▶ EXERCISE DESCRIPTION
For each line below that includes the string "minus", show the whole line.

......

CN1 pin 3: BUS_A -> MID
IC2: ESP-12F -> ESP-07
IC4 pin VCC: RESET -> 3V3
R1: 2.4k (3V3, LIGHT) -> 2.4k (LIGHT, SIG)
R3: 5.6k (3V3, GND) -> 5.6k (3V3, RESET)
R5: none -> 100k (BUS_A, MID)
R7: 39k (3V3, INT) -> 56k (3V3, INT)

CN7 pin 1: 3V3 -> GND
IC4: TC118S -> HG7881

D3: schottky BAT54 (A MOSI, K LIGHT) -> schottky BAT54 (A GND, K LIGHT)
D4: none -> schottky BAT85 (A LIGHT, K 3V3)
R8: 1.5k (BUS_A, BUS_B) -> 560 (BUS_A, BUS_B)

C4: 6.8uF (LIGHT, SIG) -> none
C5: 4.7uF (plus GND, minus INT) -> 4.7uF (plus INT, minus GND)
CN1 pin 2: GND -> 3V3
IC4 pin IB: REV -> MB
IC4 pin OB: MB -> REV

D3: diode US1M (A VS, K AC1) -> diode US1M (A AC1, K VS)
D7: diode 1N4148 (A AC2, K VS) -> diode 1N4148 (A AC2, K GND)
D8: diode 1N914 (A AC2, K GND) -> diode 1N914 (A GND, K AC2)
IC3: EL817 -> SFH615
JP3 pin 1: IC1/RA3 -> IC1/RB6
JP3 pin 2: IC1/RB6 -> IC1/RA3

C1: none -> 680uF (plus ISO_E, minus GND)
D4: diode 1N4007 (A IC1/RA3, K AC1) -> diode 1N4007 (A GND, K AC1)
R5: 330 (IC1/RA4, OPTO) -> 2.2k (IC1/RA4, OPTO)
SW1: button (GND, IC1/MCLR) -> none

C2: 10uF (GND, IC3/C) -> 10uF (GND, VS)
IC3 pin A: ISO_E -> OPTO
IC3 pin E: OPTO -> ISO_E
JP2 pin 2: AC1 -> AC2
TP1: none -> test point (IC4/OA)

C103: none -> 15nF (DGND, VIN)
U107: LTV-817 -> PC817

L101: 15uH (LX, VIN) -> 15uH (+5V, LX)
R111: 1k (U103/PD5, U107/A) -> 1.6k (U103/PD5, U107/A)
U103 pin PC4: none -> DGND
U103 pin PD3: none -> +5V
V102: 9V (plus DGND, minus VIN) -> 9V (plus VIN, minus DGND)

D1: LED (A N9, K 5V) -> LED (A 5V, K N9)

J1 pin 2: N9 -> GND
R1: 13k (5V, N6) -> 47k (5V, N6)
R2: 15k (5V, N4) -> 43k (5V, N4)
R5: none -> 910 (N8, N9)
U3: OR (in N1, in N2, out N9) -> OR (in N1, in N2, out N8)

......

▶ WRITTEN RESPONSE
C5: 4.7uF (plus GND, minus INT) -> 4.7uF (plus INT, minus GND)
C1: none -> 680uF (plus ISO_E, minus GND)
V102: 9V (plus DGND, minus VIN) -> 9V (plus VIN, minus DGND)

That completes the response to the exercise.